Your task: Print, word for word, the stretch of lines from the one containing "Between point (76, 72)" through the one containing "Find the location", including both ends.

Collected data:
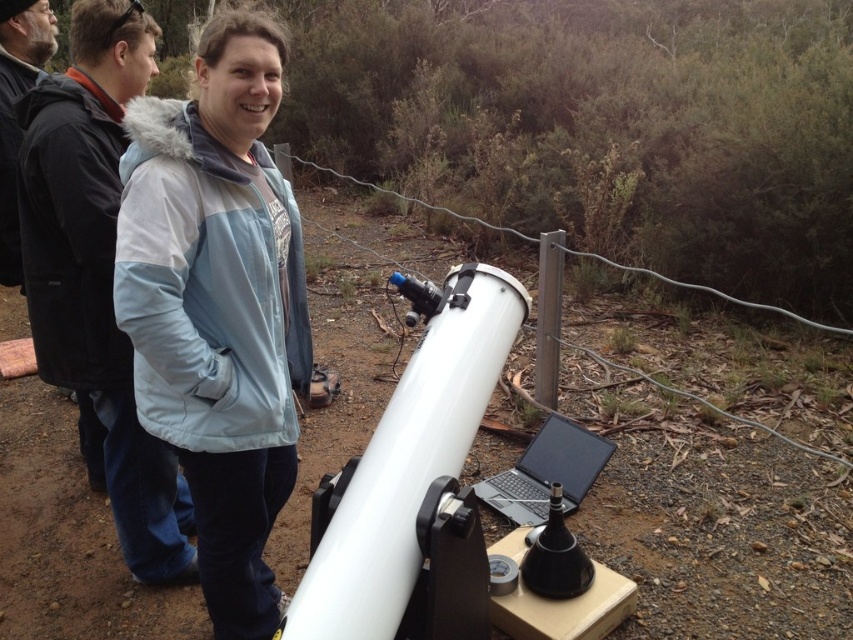
You are standing at the point marked by the coordinates point [218,307]. Looking around, you see the light blue puffy jacket at center. What object is located at your current position?

The light blue puffy jacket at center is located at point [218,307].

You are a photographer at the astronomy event and need to capture a group photo. The two jackets, black fleece jacket at upper left and black fuzzy jacket at left, are in the background. Which jacket will appear bigger in the photo?

The black fleece jacket at upper left will appear bigger in the photo because it is larger in size than the black fuzzy jacket at left.

You are a photographer trying to capture a photo of the light blue puffy jacket at center and the black fleece jacket at upper left. Which jacket should you focus on first if you want to ensure both are in focus without adjusting the camera focus?

The light blue puffy jacket at center is positioned under the black fleece jacket at upper left, so focusing on the black fleece jacket at upper left first would allow the light blue puffy jacket at center to be in focus as well since it is closer to the camera.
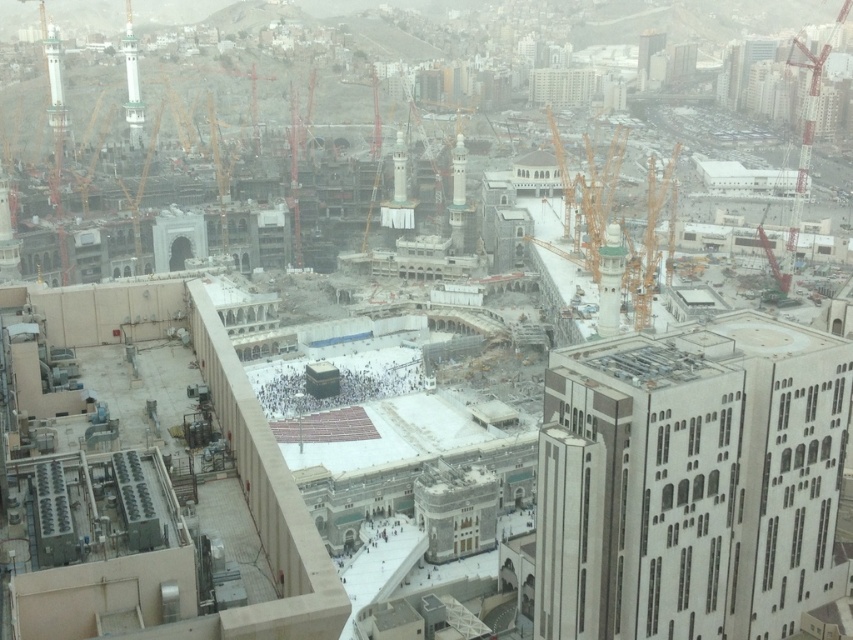
Question: From the image, what is the correct spatial relationship of metallic yellow crane at center in relation to red metal crane at right?

Choices:
 (A) right
 (B) left

Answer: (B)

Question: Among these objects, which one is farthest from the camera?

Choices:
 (A) metallic yellow crane at center
 (B) red metal crane at right

Answer: (B)

Question: Is the position of metallic yellow crane at center more distant than that of red metal crane at right?

Choices:
 (A) no
 (B) yes

Answer: (A)

Question: Which point is farther to the camera?

Choices:
 (A) (630, 259)
 (B) (814, 81)

Answer: (B)

Question: Where is metallic yellow crane at center located in relation to red metal crane at right in the image?

Choices:
 (A) below
 (B) above

Answer: (A)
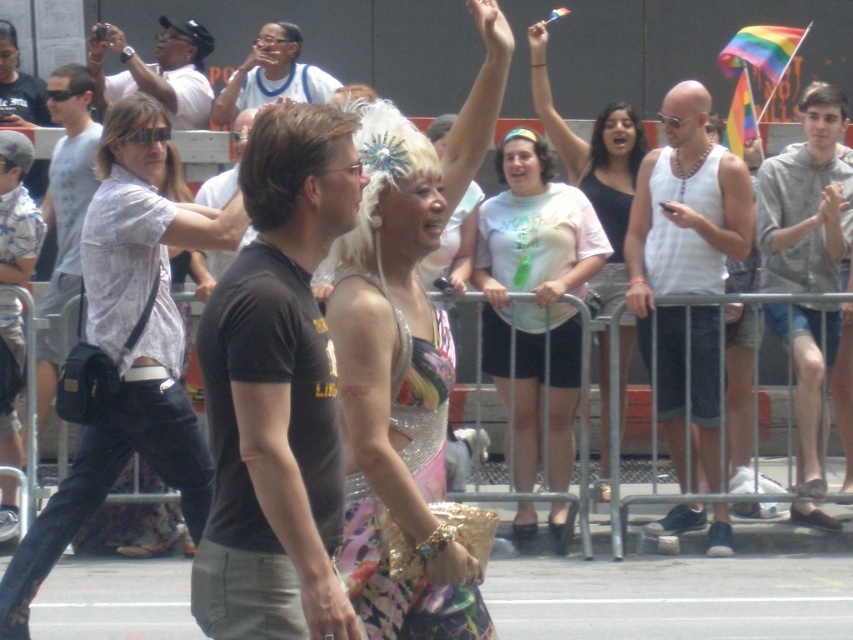
Who is positioned more to the right, gray hoodie at upper right or matte white shirt at center?

gray hoodie at upper right

This screenshot has width=853, height=640. Describe the element at coordinates (805, 202) in the screenshot. I see `gray hoodie at upper right` at that location.

Locate an element on the screen. The width and height of the screenshot is (853, 640). gray hoodie at upper right is located at coordinates (805, 202).

Is matte white shirt at left below brown cotton shirt at center?

Actually, matte white shirt at left is above brown cotton shirt at center.

Can you confirm if matte white shirt at left is positioned to the right of brown cotton shirt at center?

In fact, matte white shirt at left is to the left of brown cotton shirt at center.

Between point (76, 72) and point (242, 124), which one is positioned in front?

Positioned in front is point (242, 124).

Find the location of `matte white shirt at left`. matte white shirt at left is located at coordinates (68, 177).

Does black t-shirt at center have a greater width compared to matte white shirt at left?

Incorrect, black t-shirt at center's width does not surpass matte white shirt at left's.

Is point (221, 616) positioned behind point (67, 244)?

No, (221, 616) is in front of (67, 244).

Identify the location of black t-shirt at center. Image resolution: width=853 pixels, height=640 pixels. (277, 392).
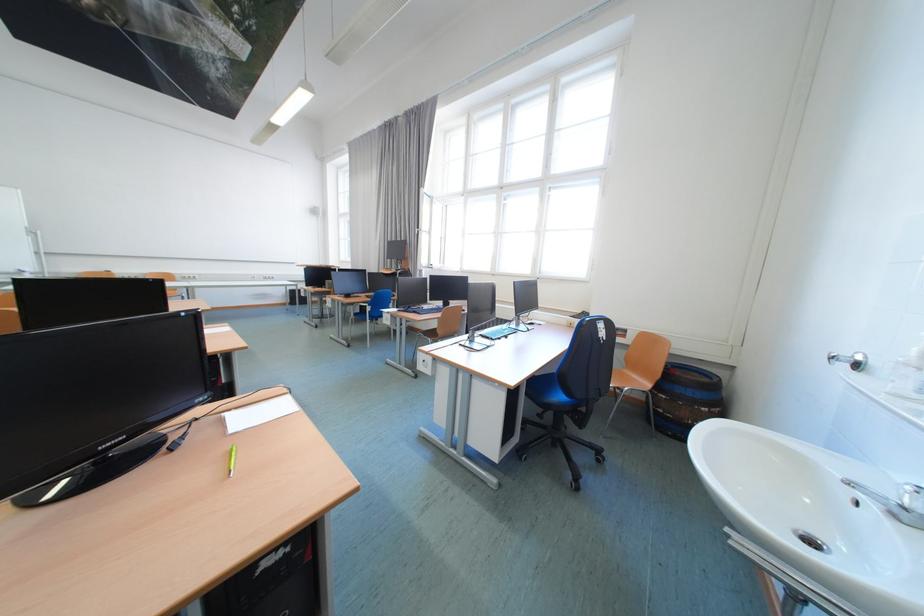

Solution to this exercise:
Between point (76, 72) and point (242, 124), which one is positioned in front?

Positioned in front is point (242, 124).

Find the location of `matte white shirt at left`. matte white shirt at left is located at coordinates (68, 177).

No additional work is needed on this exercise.